Turn all of the data below into a numbered list with no blank lines. Leave the pictures out of your answer.

Target pointing data
+++++
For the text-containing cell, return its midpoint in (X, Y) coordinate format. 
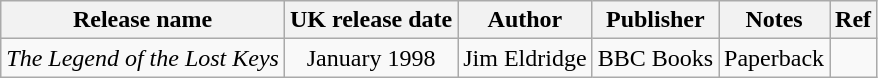
Notes (774, 20)
Release name (143, 20)
Paperback (774, 58)
Author (525, 20)
The Legend of the Lost Keys (143, 58)
January 1998 (370, 58)
BBC Books (655, 58)
Ref (854, 20)
UK release date (370, 20)
Publisher (655, 20)
Jim Eldridge (525, 58)
Return the [X, Y] coordinate for the center point of the cell that contains the specified text.  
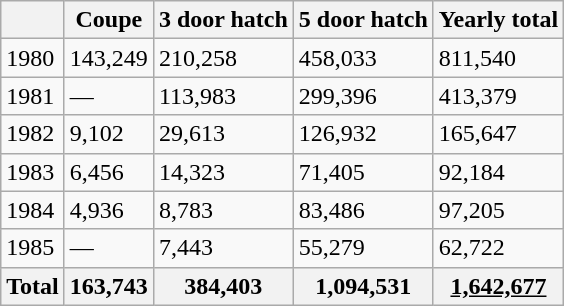
29,613 [223, 134]
Coupe [108, 20]
62,722 [498, 248]
1985 [33, 248]
143,249 [108, 58]
458,033 [363, 58]
165,647 [498, 134]
Yearly total [498, 20]
5 door hatch [363, 20]
413,379 [498, 96]
113,983 [223, 96]
3 door hatch [223, 20]
811,540 [498, 58]
8,783 [223, 210]
1983 [33, 172]
55,279 [363, 248]
163,743 [108, 286]
7,443 [223, 248]
97,205 [498, 210]
1,642,677 [498, 286]
Total [33, 286]
1981 [33, 96]
9,102 [108, 134]
1984 [33, 210]
210,258 [223, 58]
4,936 [108, 210]
384,403 [223, 286]
1,094,531 [363, 286]
71,405 [363, 172]
1980 [33, 58]
83,486 [363, 210]
126,932 [363, 134]
299,396 [363, 96]
1982 [33, 134]
14,323 [223, 172]
6,456 [108, 172]
92,184 [498, 172]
+++++
## THE RESPONSE
1. For the text-containing cell, return its midpoint in (X, Y) coordinate format. 
2. Notes (774, 20)
3. Release name (143, 20)
4. Paperback (774, 58)
5. Author (525, 20)
6. The Legend of the Lost Keys (143, 58)
7. January 1998 (370, 58)
8. BBC Books (655, 58)
9. Ref (854, 20)
10. UK release date (370, 20)
11. Publisher (655, 20)
12. Jim Eldridge (525, 58)
13. Return the [X, Y] coordinate for the center point of the cell that contains the specified text.  
14. 29,613 [223, 134]
15. Coupe [108, 20]
16. 62,722 [498, 248]
17. 1985 [33, 248]
18. 143,249 [108, 58]
19. 458,033 [363, 58]
20. 165,647 [498, 134]
21. Yearly total [498, 20]
22. 5 door hatch [363, 20]
23. 413,379 [498, 96]
24. 113,983 [223, 96]
25. 3 door hatch [223, 20]
26. 811,540 [498, 58]
27. 8,783 [223, 210]
28. 1983 [33, 172]
29. 55,279 [363, 248]
30. 163,743 [108, 286]
31. 7,443 [223, 248]
32. 97,205 [498, 210]
33. 1,642,677 [498, 286]
34. Total [33, 286]
35. 1981 [33, 96]
36. 9,102 [108, 134]
37. 1984 [33, 210]
38. 210,258 [223, 58]
39. 4,936 [108, 210]
40. 384,403 [223, 286]
41. 1,094,531 [363, 286]
42. 71,405 [363, 172]
43. 1980 [33, 58]
44. 83,486 [363, 210]
45. 126,932 [363, 134]
46. 299,396 [363, 96]
47. 1982 [33, 134]
48. 14,323 [223, 172]
49. 6,456 [108, 172]
50. 92,184 [498, 172]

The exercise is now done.